WORKING DATA -
======

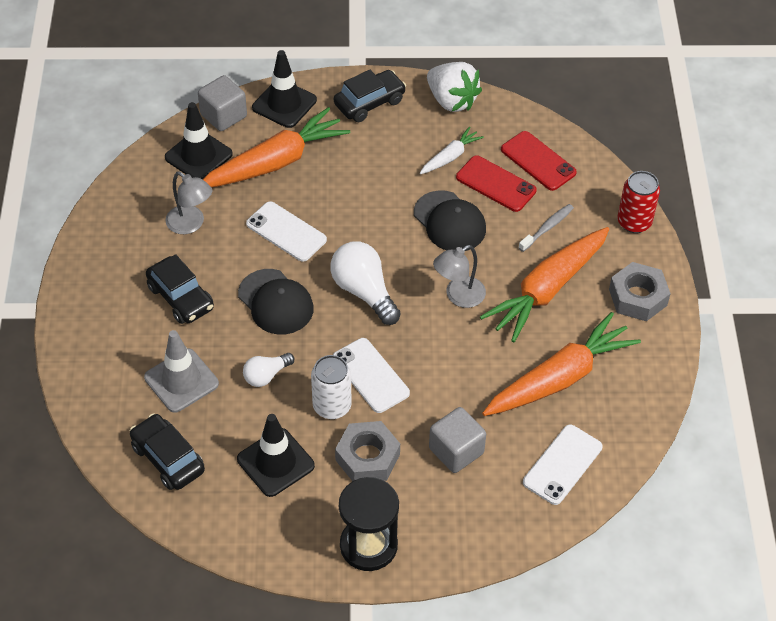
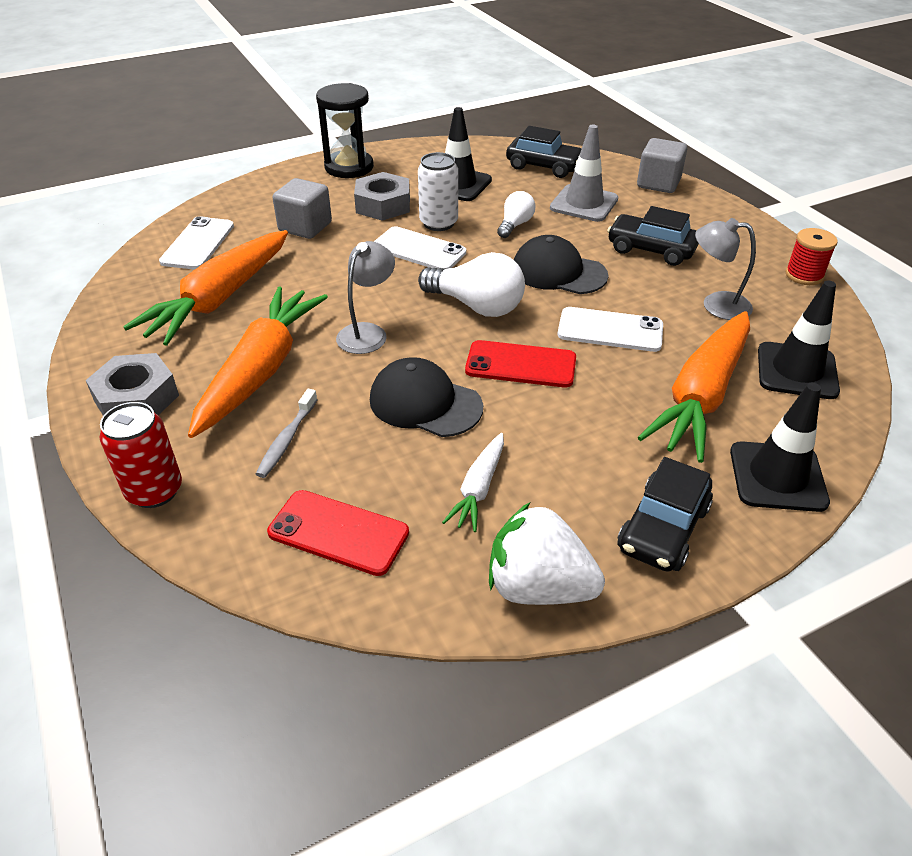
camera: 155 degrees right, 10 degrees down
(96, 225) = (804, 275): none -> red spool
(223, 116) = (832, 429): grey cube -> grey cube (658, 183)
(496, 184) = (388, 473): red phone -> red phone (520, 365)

======

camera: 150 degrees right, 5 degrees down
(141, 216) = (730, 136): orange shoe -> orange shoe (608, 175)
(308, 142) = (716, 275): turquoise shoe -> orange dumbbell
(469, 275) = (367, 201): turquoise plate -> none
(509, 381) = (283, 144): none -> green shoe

======

THE PROBLEM -
If a line above holds the string "turquoise", copy it out.

OUTPUT BELOW -
(308, 142) = (716, 275): turquoise shoe -> orange dumbbell
(469, 275) = (367, 201): turquoise plate -> none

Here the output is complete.